Using the entries that follow, transcribe only the lines from the line with "R6: 1k (GND, VO) -> 36k (GND, VO)" to the line with "D1: schottky SS14", both included, exactly as they stand and without pictures.

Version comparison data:
- Opening Delimiter -

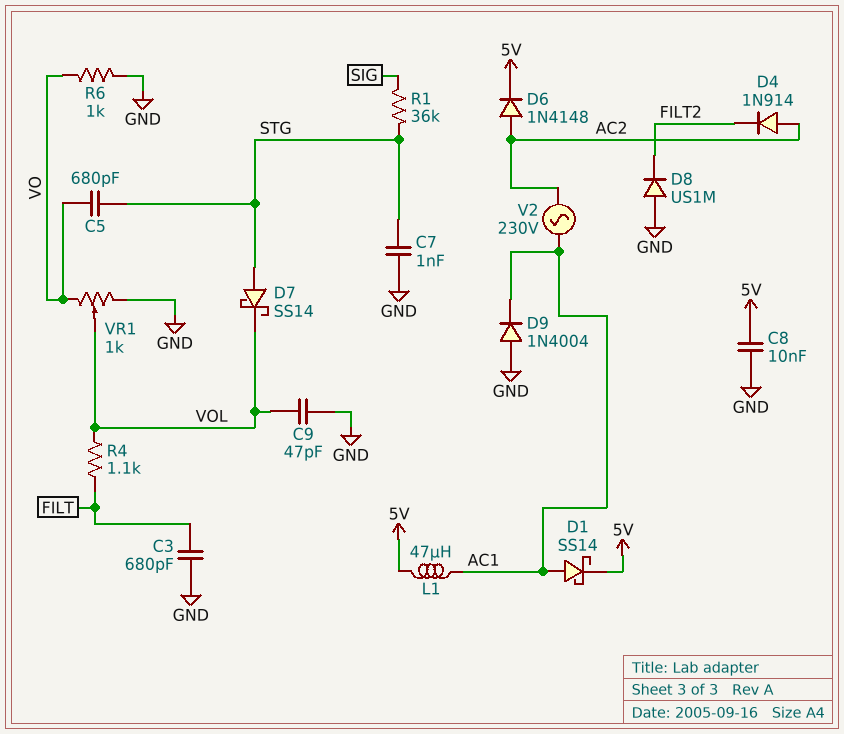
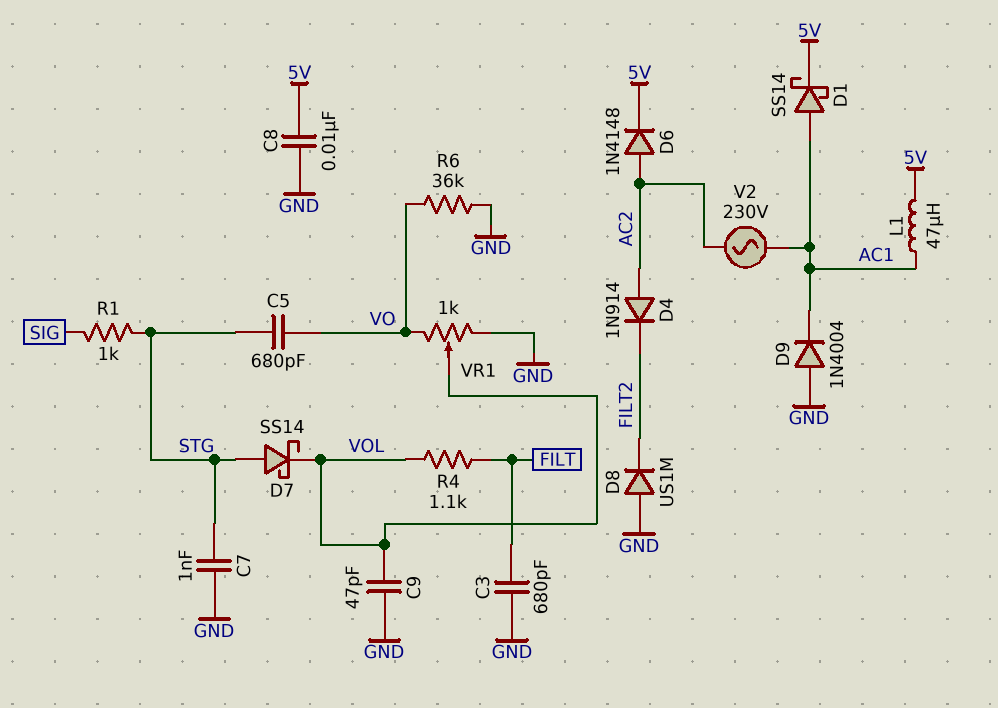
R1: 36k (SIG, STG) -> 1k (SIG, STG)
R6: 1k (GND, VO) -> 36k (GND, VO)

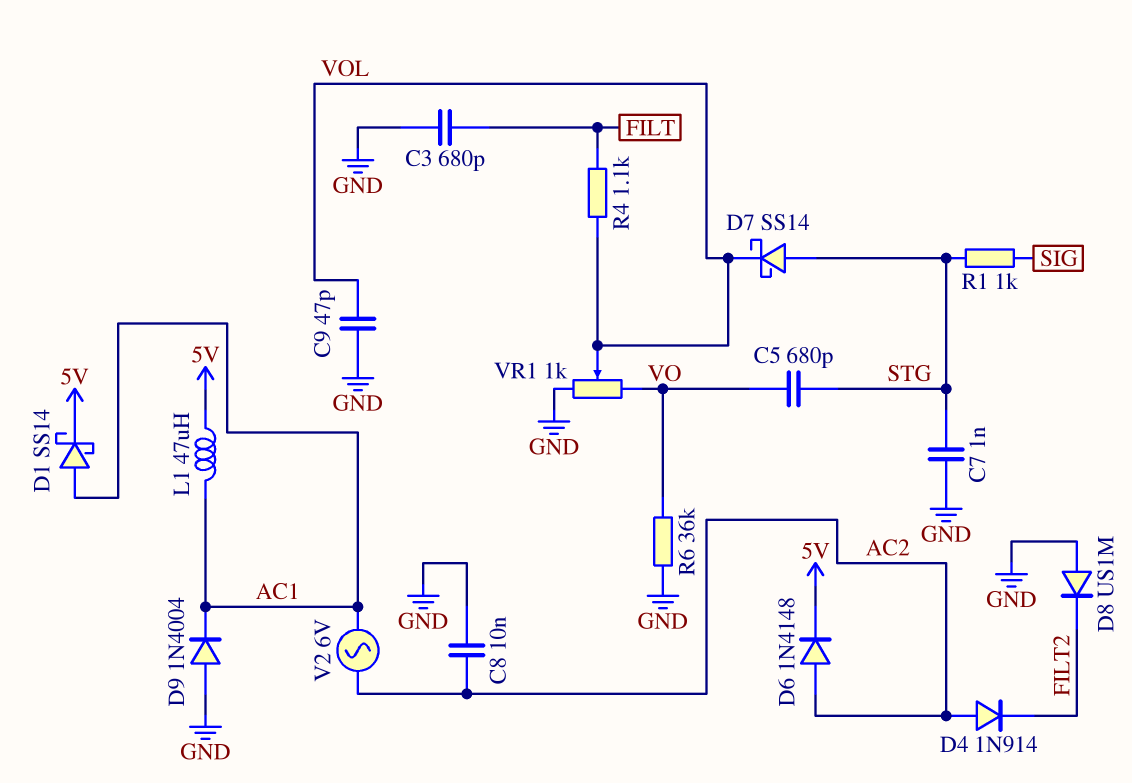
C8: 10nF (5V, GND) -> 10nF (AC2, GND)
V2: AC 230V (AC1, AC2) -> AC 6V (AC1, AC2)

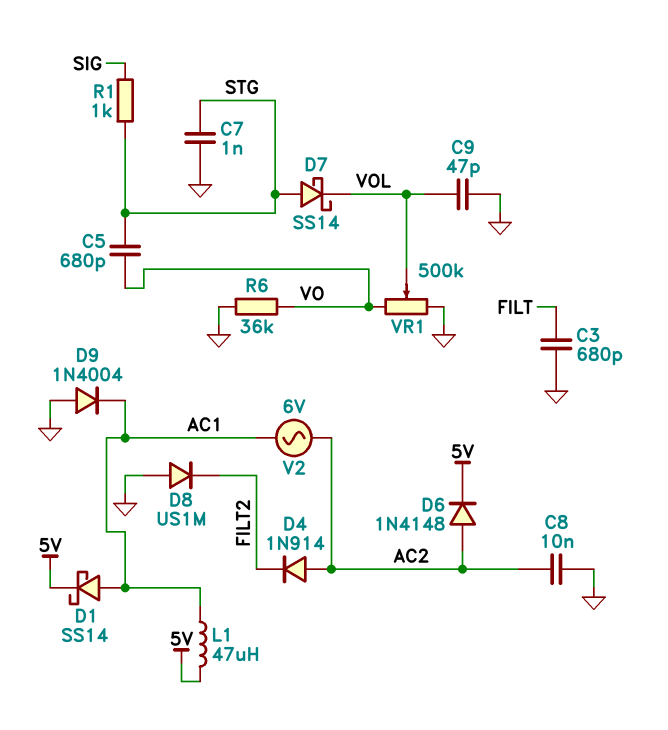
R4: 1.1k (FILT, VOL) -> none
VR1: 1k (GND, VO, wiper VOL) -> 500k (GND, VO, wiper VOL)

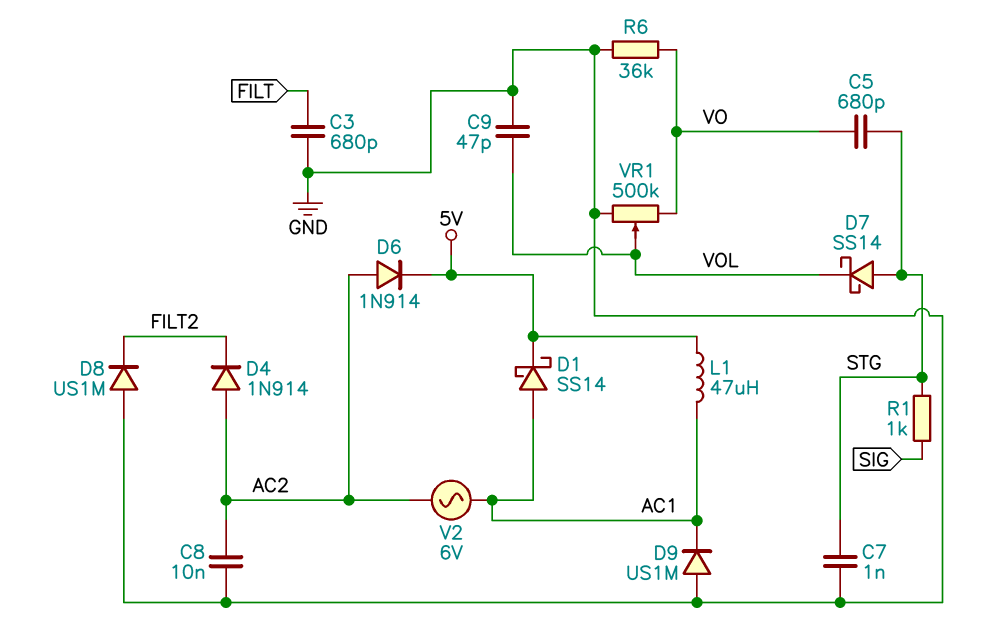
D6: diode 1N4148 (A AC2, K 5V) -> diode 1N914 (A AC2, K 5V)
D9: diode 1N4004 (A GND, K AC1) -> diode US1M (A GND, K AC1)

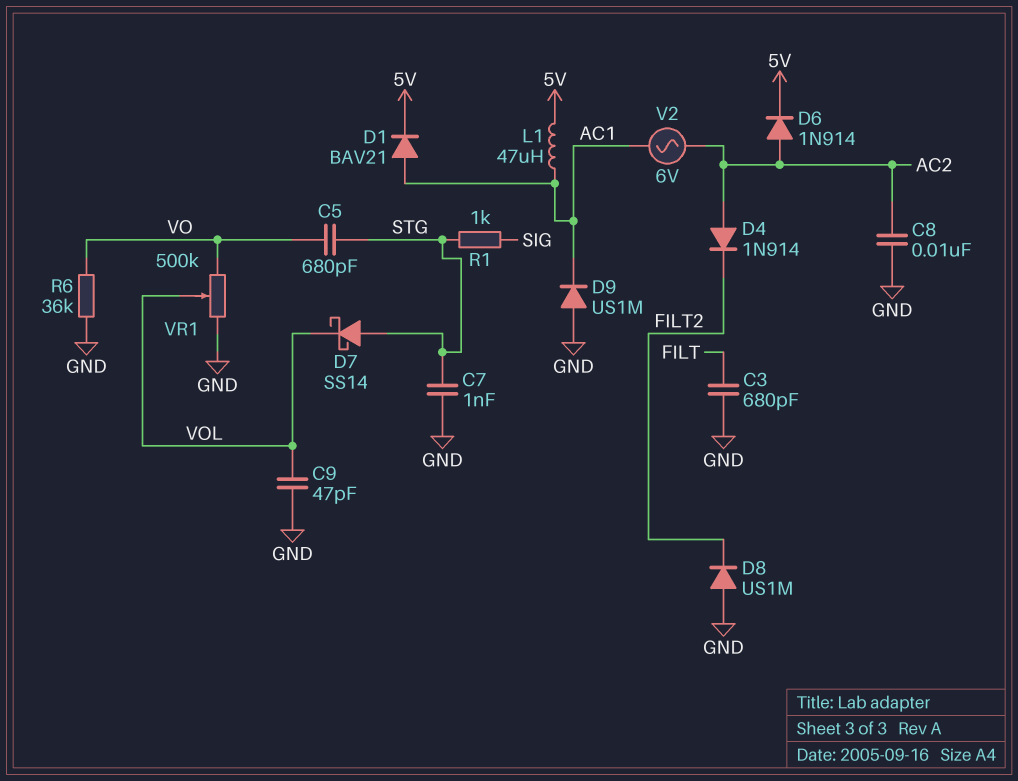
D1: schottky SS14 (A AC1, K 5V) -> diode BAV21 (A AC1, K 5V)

- Closing Delimiter -
- Opening Delimiter -

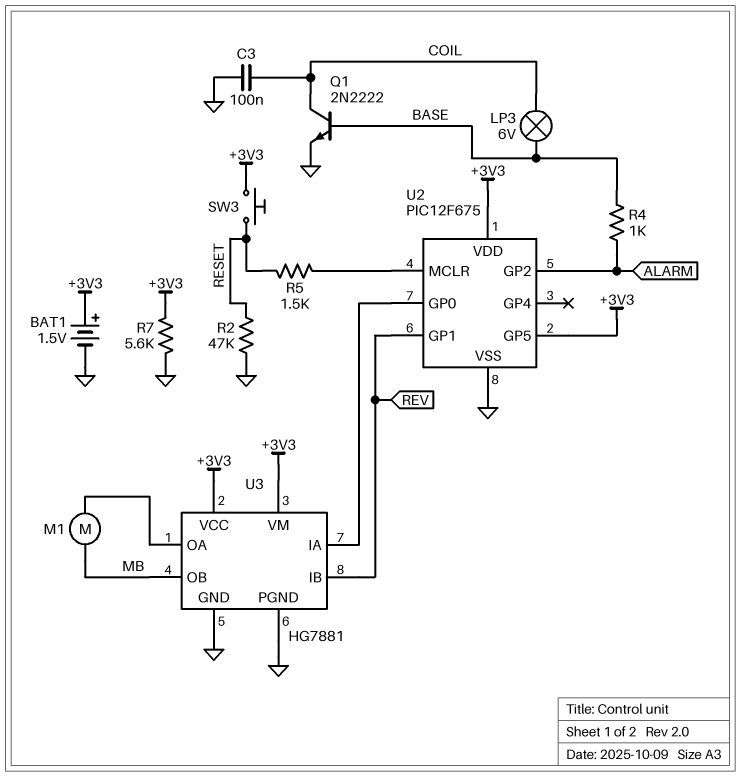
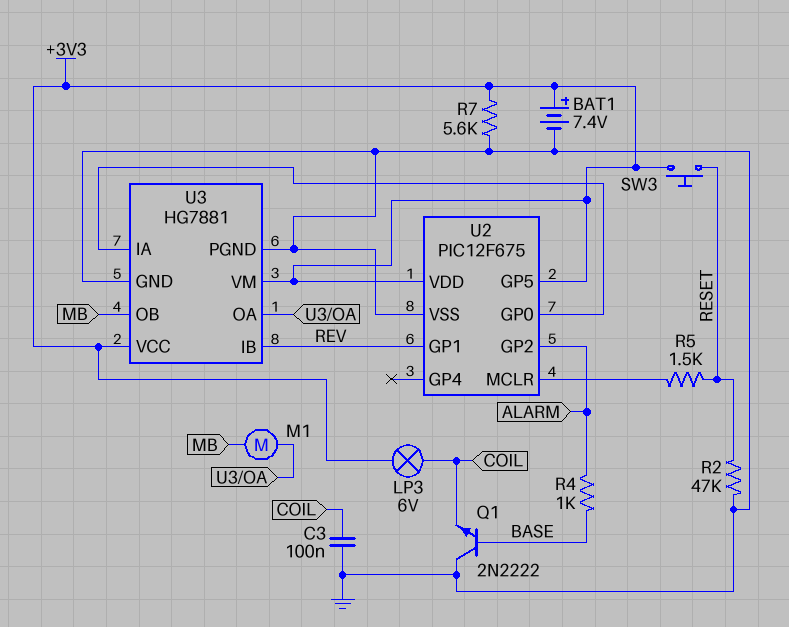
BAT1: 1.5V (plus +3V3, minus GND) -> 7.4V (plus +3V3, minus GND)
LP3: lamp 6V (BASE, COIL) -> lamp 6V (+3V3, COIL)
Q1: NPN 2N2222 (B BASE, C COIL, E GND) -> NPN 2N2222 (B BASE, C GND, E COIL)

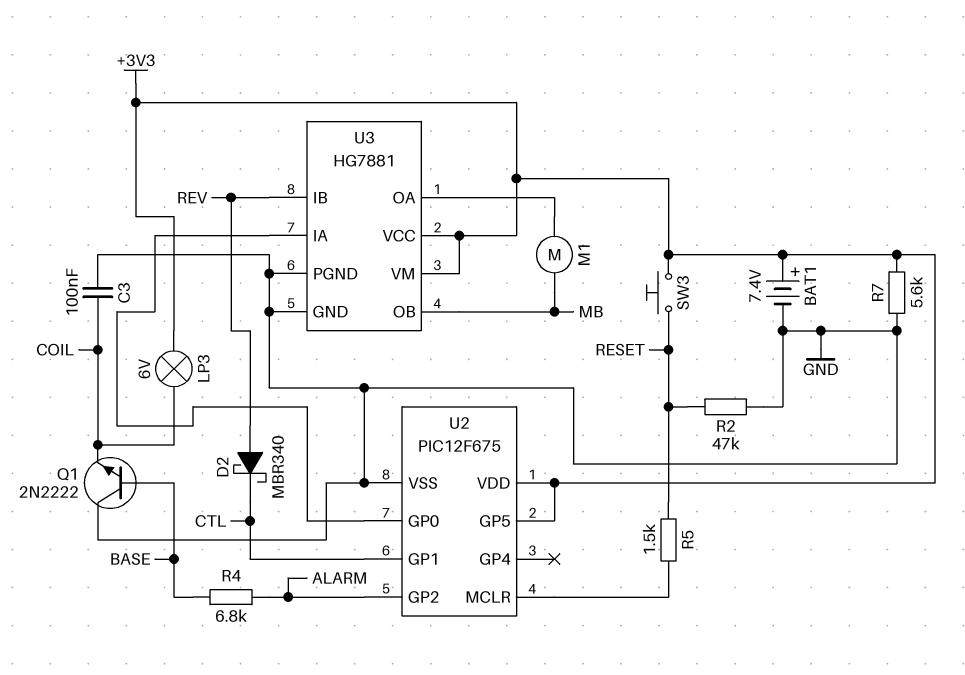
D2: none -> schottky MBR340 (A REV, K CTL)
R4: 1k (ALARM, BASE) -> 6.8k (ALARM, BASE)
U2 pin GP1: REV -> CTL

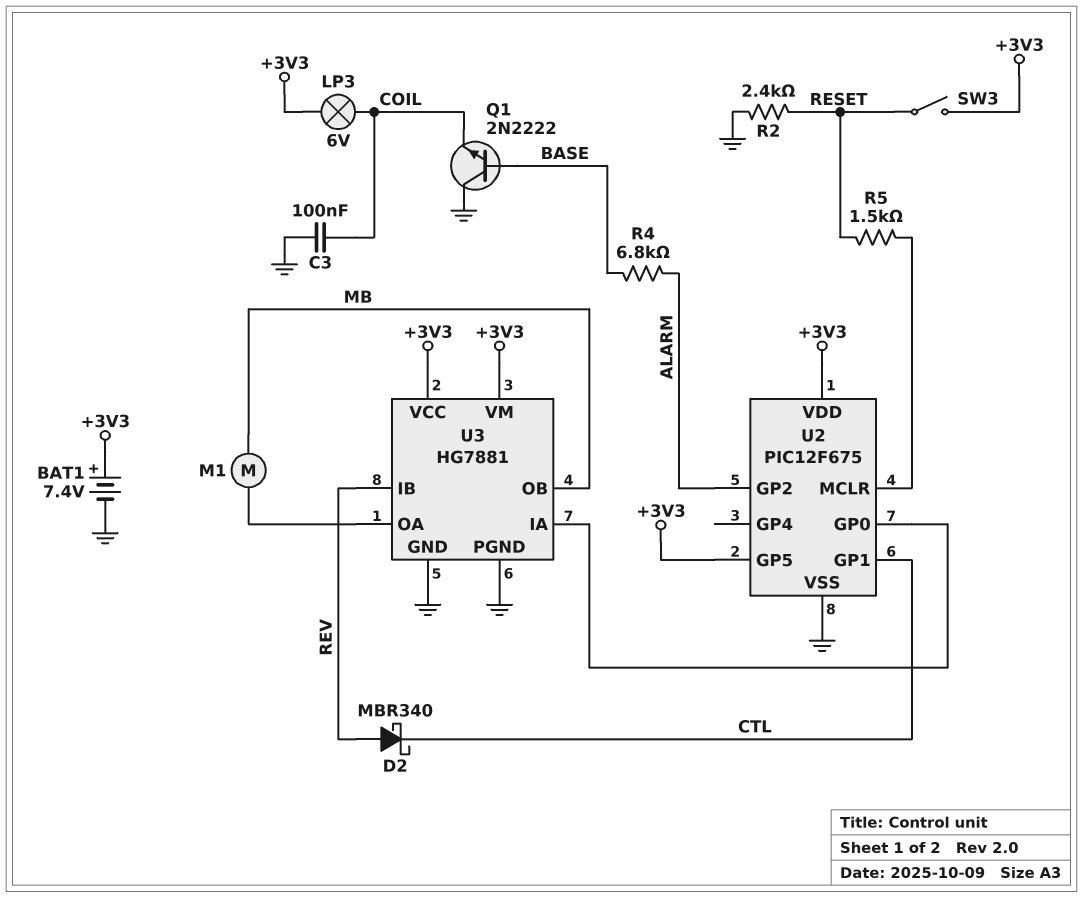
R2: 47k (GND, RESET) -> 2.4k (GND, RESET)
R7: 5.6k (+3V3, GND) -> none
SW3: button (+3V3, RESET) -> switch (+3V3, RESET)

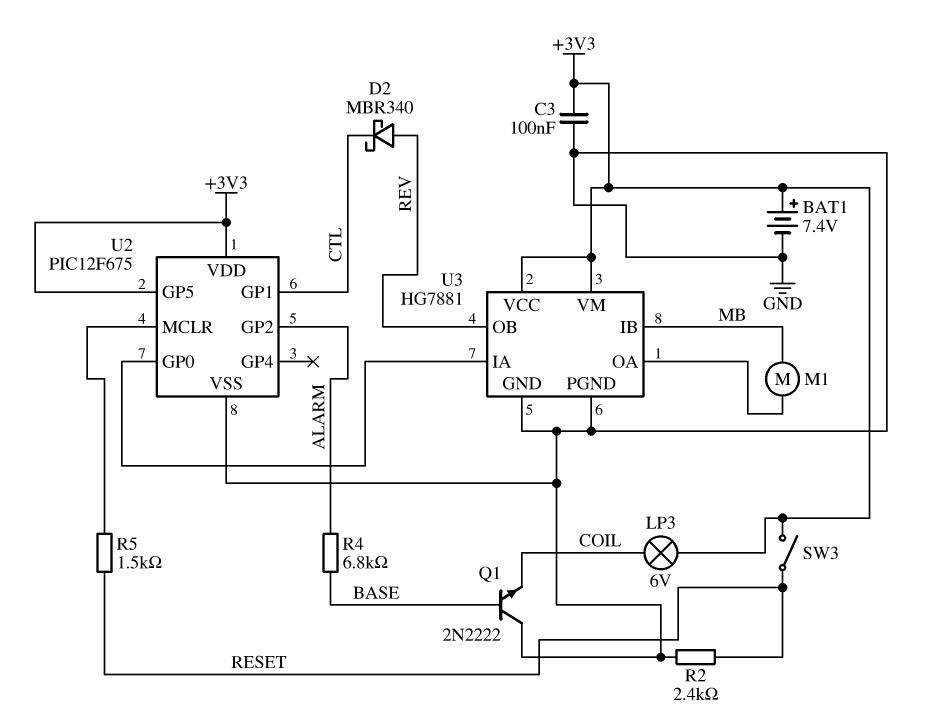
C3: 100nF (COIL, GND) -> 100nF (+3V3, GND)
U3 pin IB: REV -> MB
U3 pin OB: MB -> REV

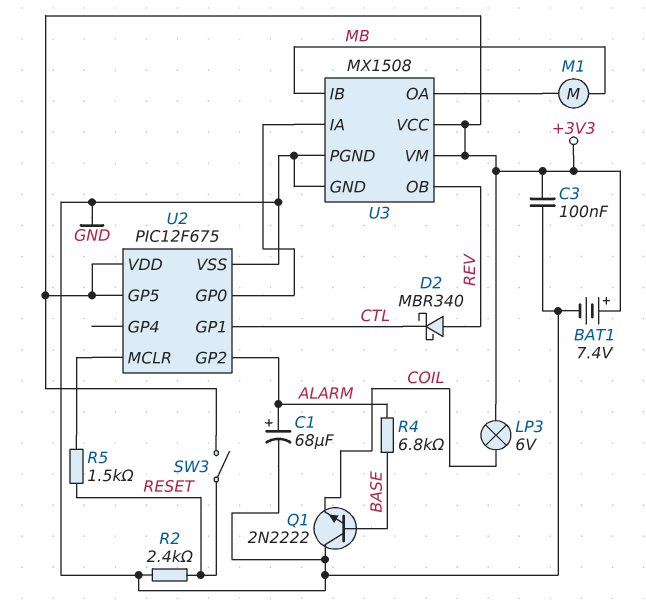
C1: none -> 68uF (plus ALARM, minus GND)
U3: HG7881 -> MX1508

- Closing Delimiter -

**FINISHED EXERCISE**
R6: 1k (GND, VO) -> 36k (GND, VO)

C8: 10nF (5V, GND) -> 10nF (AC2, GND)
V2: AC 230V (AC1, AC2) -> AC 6V (AC1, AC2)

R4: 1.1k (FILT, VOL) -> none
VR1: 1k (GND, VO, wiper VOL) -> 500k (GND, VO, wiper VOL)

D6: diode 1N4148 (A AC2, K 5V) -> diode 1N914 (A AC2, K 5V)
D9: diode 1N4004 (A GND, K AC1) -> diode US1M (A GND, K AC1)

D1: schottky SS14 (A AC1, K 5V) -> diode BAV21 (A AC1, K 5V)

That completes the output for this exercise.